(Dataset entries)

* * * * *

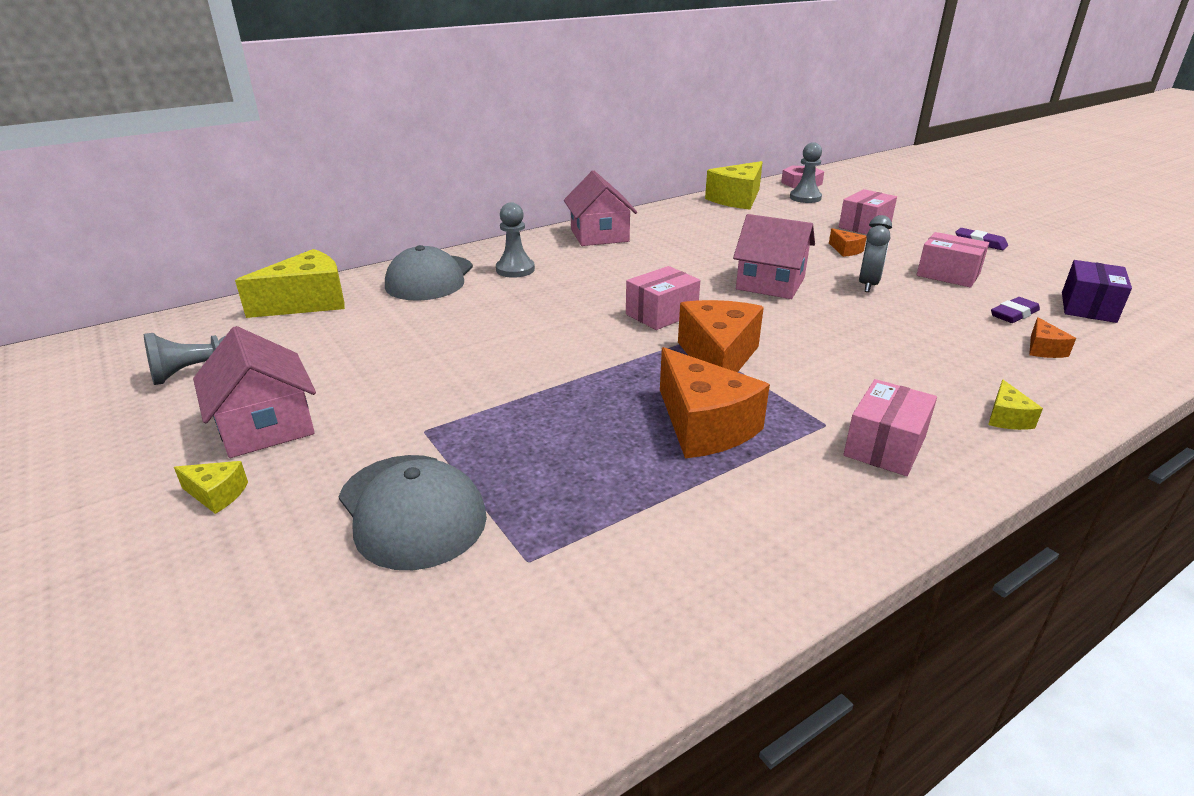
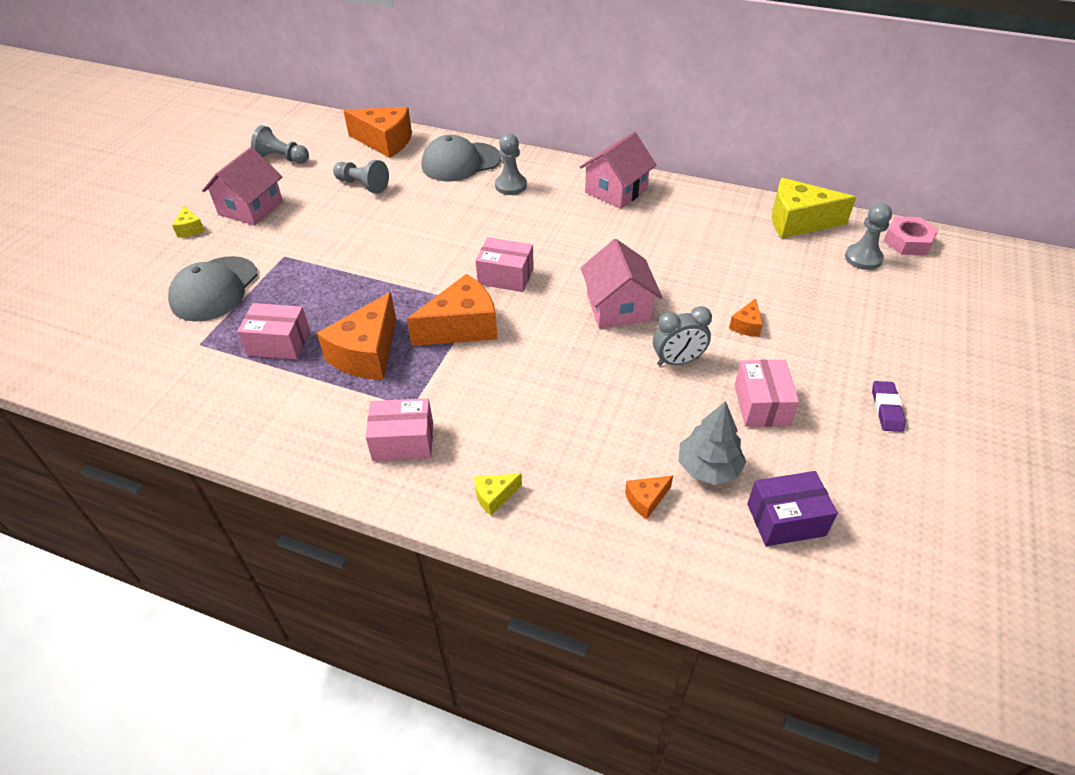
camera: 55 degrees right, 15 degrees up
(308, 302) = (385, 142): yellow cheese -> orange cheese
(368, 338) = (363, 185): none -> grey pawn
(864, 226) = (831, 318): pink box -> pink box (279, 343)
(1014, 314) = (708, 468): purple eraser -> grey tree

* * * * *

[The task]
Every line above is to be written out unchanged, with the pictures omitted.

[Written solution]
camera: 55 degrees right, 15 degrees up
(308, 302) = (385, 142): yellow cheese -> orange cheese
(368, 338) = (363, 185): none -> grey pawn
(864, 226) = (831, 318): pink box -> pink box (279, 343)
(1014, 314) = (708, 468): purple eraser -> grey tree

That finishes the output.